** Opening SUPPLIED INFORMATION block **
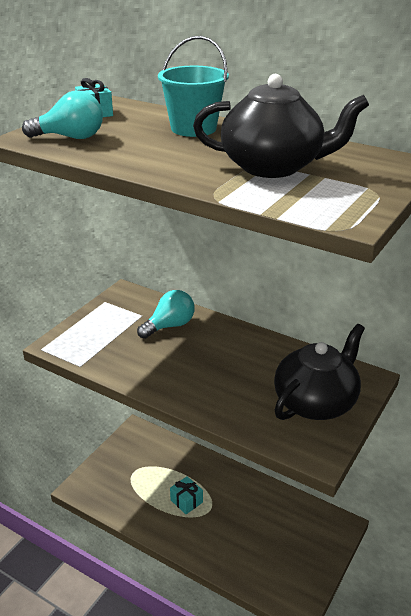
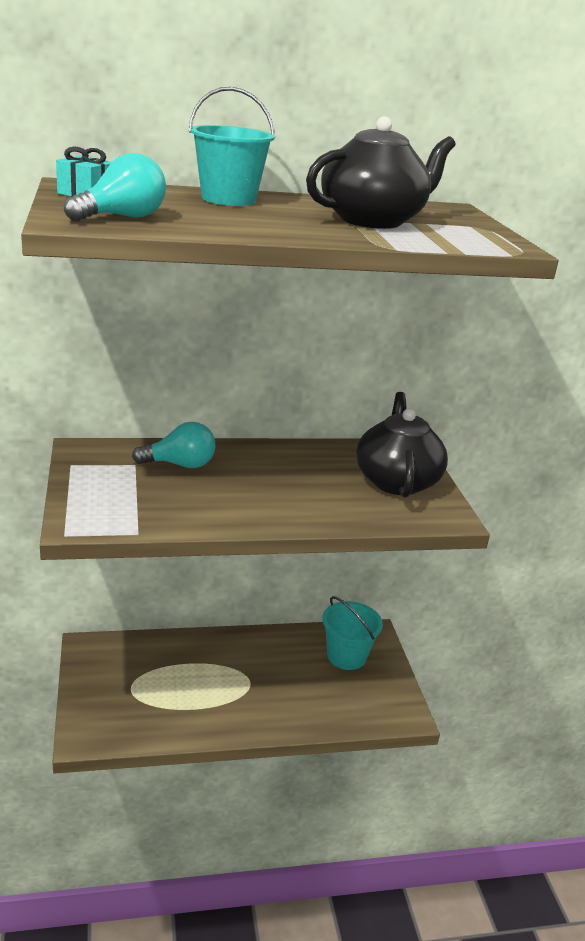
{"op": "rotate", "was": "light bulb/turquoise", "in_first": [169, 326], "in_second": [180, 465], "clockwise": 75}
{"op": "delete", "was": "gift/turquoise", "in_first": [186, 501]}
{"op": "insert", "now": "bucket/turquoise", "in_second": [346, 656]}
** Closing SUPPLIED INFORMATION block **
### WHAT THE TASK ASKS
For this exercise, retype the listing above word for word and omit the pictures.

### ANSWER TO THIS PROBLEM
{"op": "rotate", "was": "light bulb/turquoise", "in_first": [169, 326], "in_second": [180, 465], "clockwise": 75}
{"op": "delete", "was": "gift/turquoise", "in_first": [186, 501]}
{"op": "insert", "now": "bucket/turquoise", "in_second": [346, 656]}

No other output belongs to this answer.